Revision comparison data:
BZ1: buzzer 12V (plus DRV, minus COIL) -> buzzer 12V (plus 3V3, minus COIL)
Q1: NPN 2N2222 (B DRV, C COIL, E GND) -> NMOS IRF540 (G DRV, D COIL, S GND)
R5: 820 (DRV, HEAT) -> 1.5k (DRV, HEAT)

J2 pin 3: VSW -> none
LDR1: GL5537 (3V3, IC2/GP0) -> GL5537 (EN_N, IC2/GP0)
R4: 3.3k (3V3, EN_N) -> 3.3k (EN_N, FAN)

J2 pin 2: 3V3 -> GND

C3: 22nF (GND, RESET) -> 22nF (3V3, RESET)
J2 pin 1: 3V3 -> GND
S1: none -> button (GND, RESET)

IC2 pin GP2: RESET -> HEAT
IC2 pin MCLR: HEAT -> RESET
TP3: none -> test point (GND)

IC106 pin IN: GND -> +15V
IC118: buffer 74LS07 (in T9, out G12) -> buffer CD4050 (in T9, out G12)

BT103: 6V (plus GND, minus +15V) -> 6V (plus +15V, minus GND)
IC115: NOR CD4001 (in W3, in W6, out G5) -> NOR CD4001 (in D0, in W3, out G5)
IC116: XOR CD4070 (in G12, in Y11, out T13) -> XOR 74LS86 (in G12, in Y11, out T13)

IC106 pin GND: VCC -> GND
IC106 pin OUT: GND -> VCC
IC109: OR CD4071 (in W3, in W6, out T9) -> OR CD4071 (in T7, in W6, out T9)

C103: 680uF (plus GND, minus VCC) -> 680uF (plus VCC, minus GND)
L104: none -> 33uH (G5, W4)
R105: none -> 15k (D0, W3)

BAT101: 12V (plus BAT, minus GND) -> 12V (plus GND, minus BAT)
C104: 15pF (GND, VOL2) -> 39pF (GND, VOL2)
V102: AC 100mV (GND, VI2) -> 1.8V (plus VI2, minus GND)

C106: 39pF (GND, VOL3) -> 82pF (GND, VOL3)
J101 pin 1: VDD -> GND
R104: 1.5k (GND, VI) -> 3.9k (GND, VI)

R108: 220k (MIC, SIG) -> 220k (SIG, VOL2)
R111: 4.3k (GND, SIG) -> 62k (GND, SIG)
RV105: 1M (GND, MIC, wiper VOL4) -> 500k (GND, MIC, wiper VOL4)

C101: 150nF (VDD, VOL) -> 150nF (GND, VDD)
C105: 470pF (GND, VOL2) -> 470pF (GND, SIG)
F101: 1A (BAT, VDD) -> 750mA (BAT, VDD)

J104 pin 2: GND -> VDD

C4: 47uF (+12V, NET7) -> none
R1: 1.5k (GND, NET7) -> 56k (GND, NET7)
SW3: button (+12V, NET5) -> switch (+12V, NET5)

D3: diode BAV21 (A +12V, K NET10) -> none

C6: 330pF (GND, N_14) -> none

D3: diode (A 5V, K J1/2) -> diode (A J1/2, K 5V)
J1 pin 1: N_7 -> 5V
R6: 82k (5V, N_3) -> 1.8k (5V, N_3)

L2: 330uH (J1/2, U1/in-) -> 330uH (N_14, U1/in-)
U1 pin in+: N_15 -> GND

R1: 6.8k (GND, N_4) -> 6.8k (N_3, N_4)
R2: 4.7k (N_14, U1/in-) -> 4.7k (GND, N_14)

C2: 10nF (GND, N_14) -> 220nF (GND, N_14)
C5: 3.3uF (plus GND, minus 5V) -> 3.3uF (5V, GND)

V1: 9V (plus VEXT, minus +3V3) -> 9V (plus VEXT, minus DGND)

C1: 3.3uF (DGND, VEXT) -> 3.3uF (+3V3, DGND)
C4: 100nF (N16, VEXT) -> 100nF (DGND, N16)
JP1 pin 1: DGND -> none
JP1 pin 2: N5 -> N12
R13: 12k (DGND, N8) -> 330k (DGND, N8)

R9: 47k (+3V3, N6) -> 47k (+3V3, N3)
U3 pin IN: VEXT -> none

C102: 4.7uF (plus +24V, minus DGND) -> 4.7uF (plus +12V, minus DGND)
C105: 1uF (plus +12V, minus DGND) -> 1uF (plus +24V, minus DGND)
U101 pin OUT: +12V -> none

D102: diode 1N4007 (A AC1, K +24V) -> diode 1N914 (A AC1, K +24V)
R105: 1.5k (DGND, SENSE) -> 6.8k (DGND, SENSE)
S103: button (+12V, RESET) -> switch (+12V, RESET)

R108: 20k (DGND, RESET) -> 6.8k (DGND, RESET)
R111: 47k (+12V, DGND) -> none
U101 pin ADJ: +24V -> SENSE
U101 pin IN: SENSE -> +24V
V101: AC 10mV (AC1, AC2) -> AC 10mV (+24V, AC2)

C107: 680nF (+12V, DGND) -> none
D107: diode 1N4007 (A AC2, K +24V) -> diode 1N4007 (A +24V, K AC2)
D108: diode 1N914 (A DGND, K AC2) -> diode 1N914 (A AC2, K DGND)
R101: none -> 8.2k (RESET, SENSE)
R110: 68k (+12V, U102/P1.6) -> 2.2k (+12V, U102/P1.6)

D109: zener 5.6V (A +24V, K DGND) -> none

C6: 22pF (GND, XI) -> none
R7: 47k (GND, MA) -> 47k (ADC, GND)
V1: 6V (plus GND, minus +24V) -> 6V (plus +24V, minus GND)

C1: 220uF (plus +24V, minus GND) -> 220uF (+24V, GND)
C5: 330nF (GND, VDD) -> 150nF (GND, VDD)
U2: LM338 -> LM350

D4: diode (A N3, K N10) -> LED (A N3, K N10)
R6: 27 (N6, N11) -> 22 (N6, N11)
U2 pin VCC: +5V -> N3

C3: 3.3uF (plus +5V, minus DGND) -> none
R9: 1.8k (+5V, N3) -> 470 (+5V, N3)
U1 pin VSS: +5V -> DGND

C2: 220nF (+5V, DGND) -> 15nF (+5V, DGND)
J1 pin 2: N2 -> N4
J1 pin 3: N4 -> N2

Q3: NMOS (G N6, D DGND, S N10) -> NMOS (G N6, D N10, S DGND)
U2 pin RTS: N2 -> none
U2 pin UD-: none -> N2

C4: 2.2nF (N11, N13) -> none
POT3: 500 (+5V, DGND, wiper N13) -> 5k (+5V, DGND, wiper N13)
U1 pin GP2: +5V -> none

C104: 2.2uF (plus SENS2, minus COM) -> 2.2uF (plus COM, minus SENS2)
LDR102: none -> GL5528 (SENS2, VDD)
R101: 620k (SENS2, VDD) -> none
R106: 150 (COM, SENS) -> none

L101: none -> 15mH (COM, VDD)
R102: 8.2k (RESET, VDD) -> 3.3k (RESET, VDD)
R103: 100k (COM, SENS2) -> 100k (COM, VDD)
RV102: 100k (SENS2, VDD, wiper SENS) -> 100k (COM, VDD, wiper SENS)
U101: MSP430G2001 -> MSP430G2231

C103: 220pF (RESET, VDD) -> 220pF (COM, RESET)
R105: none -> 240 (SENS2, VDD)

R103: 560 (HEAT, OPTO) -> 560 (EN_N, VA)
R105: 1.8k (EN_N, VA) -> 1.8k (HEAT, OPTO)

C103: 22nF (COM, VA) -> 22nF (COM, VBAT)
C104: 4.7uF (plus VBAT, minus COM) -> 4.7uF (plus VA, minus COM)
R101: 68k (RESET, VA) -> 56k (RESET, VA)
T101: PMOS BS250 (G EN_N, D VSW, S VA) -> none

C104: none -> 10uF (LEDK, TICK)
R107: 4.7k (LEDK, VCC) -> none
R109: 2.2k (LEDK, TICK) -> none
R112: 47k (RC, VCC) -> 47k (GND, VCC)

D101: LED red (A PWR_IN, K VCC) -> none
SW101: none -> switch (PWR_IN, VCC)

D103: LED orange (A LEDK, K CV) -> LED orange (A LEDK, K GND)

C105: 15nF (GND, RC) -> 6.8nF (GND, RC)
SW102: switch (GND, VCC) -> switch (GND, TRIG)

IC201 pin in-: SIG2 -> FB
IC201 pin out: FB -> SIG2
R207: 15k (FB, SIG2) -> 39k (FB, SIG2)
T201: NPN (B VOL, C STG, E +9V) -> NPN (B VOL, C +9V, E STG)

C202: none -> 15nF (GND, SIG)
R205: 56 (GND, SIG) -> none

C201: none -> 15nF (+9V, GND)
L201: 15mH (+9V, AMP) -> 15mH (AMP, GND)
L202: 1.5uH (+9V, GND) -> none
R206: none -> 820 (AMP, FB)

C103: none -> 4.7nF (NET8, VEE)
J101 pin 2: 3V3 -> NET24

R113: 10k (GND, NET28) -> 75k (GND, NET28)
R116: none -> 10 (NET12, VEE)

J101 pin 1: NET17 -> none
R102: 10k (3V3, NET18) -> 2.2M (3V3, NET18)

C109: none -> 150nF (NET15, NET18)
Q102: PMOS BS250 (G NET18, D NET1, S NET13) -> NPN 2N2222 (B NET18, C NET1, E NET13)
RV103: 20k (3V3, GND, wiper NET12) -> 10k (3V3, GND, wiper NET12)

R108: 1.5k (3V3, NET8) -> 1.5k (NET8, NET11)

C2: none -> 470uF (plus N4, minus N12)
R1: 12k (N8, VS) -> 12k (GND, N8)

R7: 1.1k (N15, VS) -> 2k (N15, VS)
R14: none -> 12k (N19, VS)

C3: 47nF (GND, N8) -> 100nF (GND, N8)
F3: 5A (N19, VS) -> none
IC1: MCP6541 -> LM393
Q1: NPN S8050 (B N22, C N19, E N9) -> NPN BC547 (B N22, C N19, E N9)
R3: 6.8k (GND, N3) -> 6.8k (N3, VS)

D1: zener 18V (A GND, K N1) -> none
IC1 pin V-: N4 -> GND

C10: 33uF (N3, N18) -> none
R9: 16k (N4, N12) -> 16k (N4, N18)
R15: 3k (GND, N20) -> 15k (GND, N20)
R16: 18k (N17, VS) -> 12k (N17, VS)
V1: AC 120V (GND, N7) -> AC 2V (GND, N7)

• [WHAT IS BEING ASKED]
Locate the word "TICK" in the entries, and copy every line where it is found.

• [WRITTEN RESPONSE]
C104: none -> 10uF (LEDK, TICK)
R109: 2.2k (LEDK, TICK) -> none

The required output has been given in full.